## DATA RECORDS
....

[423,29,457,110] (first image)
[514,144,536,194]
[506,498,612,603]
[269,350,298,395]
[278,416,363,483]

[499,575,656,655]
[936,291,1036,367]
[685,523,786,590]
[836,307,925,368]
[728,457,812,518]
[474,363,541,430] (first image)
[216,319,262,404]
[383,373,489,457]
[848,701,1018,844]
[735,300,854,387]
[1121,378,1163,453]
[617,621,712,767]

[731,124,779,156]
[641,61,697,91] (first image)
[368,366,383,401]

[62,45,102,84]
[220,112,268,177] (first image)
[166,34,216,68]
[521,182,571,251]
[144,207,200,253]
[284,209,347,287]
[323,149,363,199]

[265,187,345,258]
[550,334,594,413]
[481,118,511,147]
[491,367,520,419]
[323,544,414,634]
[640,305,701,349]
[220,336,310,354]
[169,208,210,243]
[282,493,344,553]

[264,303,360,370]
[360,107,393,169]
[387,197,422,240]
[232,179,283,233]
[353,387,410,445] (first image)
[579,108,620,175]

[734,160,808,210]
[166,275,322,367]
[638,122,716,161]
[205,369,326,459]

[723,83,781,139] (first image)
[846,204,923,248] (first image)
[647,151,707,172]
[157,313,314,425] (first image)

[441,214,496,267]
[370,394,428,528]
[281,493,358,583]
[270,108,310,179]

....

## EXERCISE REQUIREMENTS
When you reply, retype each line exactly as it appears above.

## SOLUTION FOR THIS EXERCISE
[423,29,457,110] (first image)
[514,144,536,194]
[506,498,612,603]
[269,350,298,395]
[278,416,363,483]

[499,575,656,655]
[936,291,1036,367]
[685,523,786,590]
[836,307,925,368]
[728,457,812,518]
[474,363,541,430] (first image)
[216,319,262,404]
[383,373,489,457]
[848,701,1018,844]
[735,300,854,387]
[1121,378,1163,453]
[617,621,712,767]

[731,124,779,156]
[641,61,697,91] (first image)
[368,366,383,401]

[62,45,102,84]
[220,112,268,177] (first image)
[166,34,216,68]
[521,182,571,251]
[144,207,200,253]
[284,209,347,287]
[323,149,363,199]

[265,187,345,258]
[550,334,594,413]
[481,118,511,147]
[491,367,520,419]
[323,544,414,634]
[640,305,701,349]
[220,336,310,354]
[169,208,210,243]
[282,493,344,553]

[264,303,360,370]
[360,107,393,169]
[387,197,422,240]
[232,179,283,233]
[353,387,410,445] (first image)
[579,108,620,175]

[734,160,808,210]
[166,275,322,367]
[638,122,716,161]
[205,369,326,459]

[723,83,781,139] (first image)
[846,204,923,248] (first image)
[647,151,707,172]
[157,313,314,425] (first image)

[441,214,496,267]
[370,394,428,528]
[281,493,358,583]
[270,108,310,179]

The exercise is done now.